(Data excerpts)
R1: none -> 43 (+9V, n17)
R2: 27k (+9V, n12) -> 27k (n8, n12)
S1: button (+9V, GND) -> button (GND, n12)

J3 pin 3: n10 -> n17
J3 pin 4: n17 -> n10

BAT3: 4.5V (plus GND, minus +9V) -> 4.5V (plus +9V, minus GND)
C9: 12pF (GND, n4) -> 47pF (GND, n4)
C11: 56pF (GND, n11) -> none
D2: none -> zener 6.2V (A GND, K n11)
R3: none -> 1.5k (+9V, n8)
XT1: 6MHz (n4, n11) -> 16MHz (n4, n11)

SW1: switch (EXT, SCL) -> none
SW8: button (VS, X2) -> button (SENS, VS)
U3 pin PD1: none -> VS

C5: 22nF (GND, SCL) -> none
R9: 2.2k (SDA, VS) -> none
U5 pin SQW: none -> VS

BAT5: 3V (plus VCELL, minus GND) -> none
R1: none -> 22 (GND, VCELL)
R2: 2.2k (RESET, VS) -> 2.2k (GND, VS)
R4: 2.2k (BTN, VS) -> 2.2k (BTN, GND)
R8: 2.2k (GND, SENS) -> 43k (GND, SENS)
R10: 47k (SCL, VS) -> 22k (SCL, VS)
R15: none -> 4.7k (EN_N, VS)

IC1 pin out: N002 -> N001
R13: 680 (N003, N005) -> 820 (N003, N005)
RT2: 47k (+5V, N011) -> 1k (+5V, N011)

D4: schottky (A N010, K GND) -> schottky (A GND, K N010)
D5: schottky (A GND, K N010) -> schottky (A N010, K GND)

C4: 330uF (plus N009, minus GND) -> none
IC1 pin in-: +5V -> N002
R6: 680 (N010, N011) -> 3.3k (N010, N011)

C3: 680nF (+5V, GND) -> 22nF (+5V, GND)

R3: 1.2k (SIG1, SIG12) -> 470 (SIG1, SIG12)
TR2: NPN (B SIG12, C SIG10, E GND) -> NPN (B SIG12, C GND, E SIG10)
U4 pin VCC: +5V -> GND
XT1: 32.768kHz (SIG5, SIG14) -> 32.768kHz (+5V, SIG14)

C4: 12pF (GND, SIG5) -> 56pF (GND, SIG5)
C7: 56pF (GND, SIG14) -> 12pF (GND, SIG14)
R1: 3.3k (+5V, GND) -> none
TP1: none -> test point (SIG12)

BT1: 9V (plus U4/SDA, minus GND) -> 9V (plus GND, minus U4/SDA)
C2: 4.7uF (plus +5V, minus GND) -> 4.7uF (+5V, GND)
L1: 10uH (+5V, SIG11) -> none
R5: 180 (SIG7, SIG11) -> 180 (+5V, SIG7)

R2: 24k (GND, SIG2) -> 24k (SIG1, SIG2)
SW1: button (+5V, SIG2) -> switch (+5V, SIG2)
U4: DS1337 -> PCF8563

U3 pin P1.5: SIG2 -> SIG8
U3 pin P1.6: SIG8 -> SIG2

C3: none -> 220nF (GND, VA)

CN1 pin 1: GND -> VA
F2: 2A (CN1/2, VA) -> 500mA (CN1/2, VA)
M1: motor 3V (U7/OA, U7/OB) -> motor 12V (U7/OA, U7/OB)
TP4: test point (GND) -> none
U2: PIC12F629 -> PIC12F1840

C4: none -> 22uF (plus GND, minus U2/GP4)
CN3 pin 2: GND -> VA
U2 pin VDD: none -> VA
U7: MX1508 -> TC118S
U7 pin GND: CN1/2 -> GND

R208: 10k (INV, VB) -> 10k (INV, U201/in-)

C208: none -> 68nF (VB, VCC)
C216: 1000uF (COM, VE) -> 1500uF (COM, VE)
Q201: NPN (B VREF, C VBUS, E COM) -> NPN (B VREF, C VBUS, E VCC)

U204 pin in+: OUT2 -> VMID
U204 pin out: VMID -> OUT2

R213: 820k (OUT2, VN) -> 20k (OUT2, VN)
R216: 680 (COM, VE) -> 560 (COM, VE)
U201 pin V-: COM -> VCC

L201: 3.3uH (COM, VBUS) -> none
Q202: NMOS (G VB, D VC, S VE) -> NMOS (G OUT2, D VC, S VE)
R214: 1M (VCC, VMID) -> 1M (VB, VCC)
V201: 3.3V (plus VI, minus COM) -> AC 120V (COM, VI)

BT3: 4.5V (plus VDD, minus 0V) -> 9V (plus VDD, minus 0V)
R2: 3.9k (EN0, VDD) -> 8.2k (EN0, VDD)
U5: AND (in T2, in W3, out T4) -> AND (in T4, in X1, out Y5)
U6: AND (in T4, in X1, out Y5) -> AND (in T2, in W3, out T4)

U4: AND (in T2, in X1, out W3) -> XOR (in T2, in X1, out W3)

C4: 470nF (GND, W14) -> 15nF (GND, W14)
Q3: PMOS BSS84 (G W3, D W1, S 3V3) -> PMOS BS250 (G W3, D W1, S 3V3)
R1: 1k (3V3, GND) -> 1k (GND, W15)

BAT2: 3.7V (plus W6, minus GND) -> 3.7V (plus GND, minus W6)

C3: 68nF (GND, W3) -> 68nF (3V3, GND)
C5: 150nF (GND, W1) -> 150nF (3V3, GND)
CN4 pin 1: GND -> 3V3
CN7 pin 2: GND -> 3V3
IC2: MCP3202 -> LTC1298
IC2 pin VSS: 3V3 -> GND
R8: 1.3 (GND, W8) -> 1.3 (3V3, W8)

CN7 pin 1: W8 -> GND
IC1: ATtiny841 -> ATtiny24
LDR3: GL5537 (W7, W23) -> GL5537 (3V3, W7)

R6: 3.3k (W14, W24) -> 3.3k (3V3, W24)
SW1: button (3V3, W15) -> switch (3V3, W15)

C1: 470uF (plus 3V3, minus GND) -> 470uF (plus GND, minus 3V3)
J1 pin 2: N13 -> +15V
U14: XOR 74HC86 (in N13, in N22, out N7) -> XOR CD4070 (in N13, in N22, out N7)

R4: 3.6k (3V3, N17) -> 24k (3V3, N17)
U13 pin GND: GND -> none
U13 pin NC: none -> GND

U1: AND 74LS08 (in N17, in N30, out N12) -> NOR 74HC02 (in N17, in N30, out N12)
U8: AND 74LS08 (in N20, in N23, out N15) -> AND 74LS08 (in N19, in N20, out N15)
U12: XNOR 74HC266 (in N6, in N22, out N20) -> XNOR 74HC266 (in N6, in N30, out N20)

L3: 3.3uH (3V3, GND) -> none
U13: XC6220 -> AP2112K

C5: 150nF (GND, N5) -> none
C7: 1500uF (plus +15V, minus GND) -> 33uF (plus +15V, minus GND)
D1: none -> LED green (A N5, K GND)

▶ [WHAT THE TASK REQUIRES] For each entry above, please make an exact copy.

▶ [FINISHED EXERCISE]
R1: none -> 43 (+9V, n17)
R2: 27k (+9V, n12) -> 27k (n8, n12)
S1: button (+9V, GND) -> button (GND, n12)

J3 pin 3: n10 -> n17
J3 pin 4: n17 -> n10

BAT3: 4.5V (plus GND, minus +9V) -> 4.5V (plus +9V, minus GND)
C9: 12pF (GND, n4) -> 47pF (GND, n4)
C11: 56pF (GND, n11) -> none
D2: none -> zener 6.2V (A GND, K n11)
R3: none -> 1.5k (+9V, n8)
XT1: 6MHz (n4, n11) -> 16MHz (n4, n11)

SW1: switch (EXT, SCL) -> none
SW8: button (VS, X2) -> button (SENS, VS)
U3 pin PD1: none -> VS

C5: 22nF (GND, SCL) -> none
R9: 2.2k (SDA, VS) -> none
U5 pin SQW: none -> VS

BAT5: 3V (plus VCELL, minus GND) -> none
R1: none -> 22 (GND, VCELL)
R2: 2.2k (RESET, VS) -> 2.2k (GND, VS)
R4: 2.2k (BTN, VS) -> 2.2k (BTN, GND)
R8: 2.2k (GND, SENS) -> 43k (GND, SENS)
R10: 47k (SCL, VS) -> 22k (SCL, VS)
R15: none -> 4.7k (EN_N, VS)

IC1 pin out: N002 -> N001
R13: 680 (N003, N005) -> 820 (N003, N005)
RT2: 47k (+5V, N011) -> 1k (+5V, N011)

D4: schottky (A N010, K GND) -> schottky (A GND, K N010)
D5: schottky (A GND, K N010) -> schottky (A N010, K GND)

C4: 330uF (plus N009, minus GND) -> none
IC1 pin in-: +5V -> N002
R6: 680 (N010, N011) -> 3.3k (N010, N011)

C3: 680nF (+5V, GND) -> 22nF (+5V, GND)

R3: 1.2k (SIG1, SIG12) -> 470 (SIG1, SIG12)
TR2: NPN (B SIG12, C SIG10, E GND) -> NPN (B SIG12, C GND, E SIG10)
U4 pin VCC: +5V -> GND
XT1: 32.768kHz (SIG5, SIG14) -> 32.768kHz (+5V, SIG14)

C4: 12pF (GND, SIG5) -> 56pF (GND, SIG5)
C7: 56pF (GND, SIG14) -> 12pF (GND, SIG14)
R1: 3.3k (+5V, GND) -> none
TP1: none -> test point (SIG12)

BT1: 9V (plus U4/SDA, minus GND) -> 9V (plus GND, minus U4/SDA)
C2: 4.7uF (plus +5V, minus GND) -> 4.7uF (+5V, GND)
L1: 10uH (+5V, SIG11) -> none
R5: 180 (SIG7, SIG11) -> 180 (+5V, SIG7)

R2: 24k (GND, SIG2) -> 24k (SIG1, SIG2)
SW1: button (+5V, SIG2) -> switch (+5V, SIG2)
U4: DS1337 -> PCF8563

U3 pin P1.5: SIG2 -> SIG8
U3 pin P1.6: SIG8 -> SIG2

C3: none -> 220nF (GND, VA)

CN1 pin 1: GND -> VA
F2: 2A (CN1/2, VA) -> 500mA (CN1/2, VA)
M1: motor 3V (U7/OA, U7/OB) -> motor 12V (U7/OA, U7/OB)
TP4: test point (GND) -> none
U2: PIC12F629 -> PIC12F1840

C4: none -> 22uF (plus GND, minus U2/GP4)
CN3 pin 2: GND -> VA
U2 pin VDD: none -> VA
U7: MX1508 -> TC118S
U7 pin GND: CN1/2 -> GND

R208: 10k (INV, VB) -> 10k (INV, U201/in-)

C208: none -> 68nF (VB, VCC)
C216: 1000uF (COM, VE) -> 1500uF (COM, VE)
Q201: NPN (B VREF, C VBUS, E COM) -> NPN (B VREF, C VBUS, E VCC)

U204 pin in+: OUT2 -> VMID
U204 pin out: VMID -> OUT2

R213: 820k (OUT2, VN) -> 20k (OUT2, VN)
R216: 680 (COM, VE) -> 560 (COM, VE)
U201 pin V-: COM -> VCC

L201: 3.3uH (COM, VBUS) -> none
Q202: NMOS (G VB, D VC, S VE) -> NMOS (G OUT2, D VC, S VE)
R214: 1M (VCC, VMID) -> 1M (VB, VCC)
V201: 3.3V (plus VI, minus COM) -> AC 120V (COM, VI)

BT3: 4.5V (plus VDD, minus 0V) -> 9V (plus VDD, minus 0V)
R2: 3.9k (EN0, VDD) -> 8.2k (EN0, VDD)
U5: AND (in T2, in W3, out T4) -> AND (in T4, in X1, out Y5)
U6: AND (in T4, in X1, out Y5) -> AND (in T2, in W3, out T4)

U4: AND (in T2, in X1, out W3) -> XOR (in T2, in X1, out W3)

C4: 470nF (GND, W14) -> 15nF (GND, W14)
Q3: PMOS BSS84 (G W3, D W1, S 3V3) -> PMOS BS250 (G W3, D W1, S 3V3)
R1: 1k (3V3, GND) -> 1k (GND, W15)

BAT2: 3.7V (plus W6, minus GND) -> 3.7V (plus GND, minus W6)

C3: 68nF (GND, W3) -> 68nF (3V3, GND)
C5: 150nF (GND, W1) -> 150nF (3V3, GND)
CN4 pin 1: GND -> 3V3
CN7 pin 2: GND -> 3V3
IC2: MCP3202 -> LTC1298
IC2 pin VSS: 3V3 -> GND
R8: 1.3 (GND, W8) -> 1.3 (3V3, W8)

CN7 pin 1: W8 -> GND
IC1: ATtiny841 -> ATtiny24
LDR3: GL5537 (W7, W23) -> GL5537 (3V3, W7)

R6: 3.3k (W14, W24) -> 3.3k (3V3, W24)
SW1: button (3V3, W15) -> switch (3V3, W15)

C1: 470uF (plus 3V3, minus GND) -> 470uF (plus GND, minus 3V3)
J1 pin 2: N13 -> +15V
U14: XOR 74HC86 (in N13, in N22, out N7) -> XOR CD4070 (in N13, in N22, out N7)

R4: 3.6k (3V3, N17) -> 24k (3V3, N17)
U13 pin GND: GND -> none
U13 pin NC: none -> GND

U1: AND 74LS08 (in N17, in N30, out N12) -> NOR 74HC02 (in N17, in N30, out N12)
U8: AND 74LS08 (in N20, in N23, out N15) -> AND 74LS08 (in N19, in N20, out N15)
U12: XNOR 74HC266 (in N6, in N22, out N20) -> XNOR 74HC266 (in N6, in N30, out N20)

L3: 3.3uH (3V3, GND) -> none
U13: XC6220 -> AP2112K

C5: 150nF (GND, N5) -> none
C7: 1500uF (plus +15V, minus GND) -> 33uF (plus +15V, minus GND)
D1: none -> LED green (A N5, K GND)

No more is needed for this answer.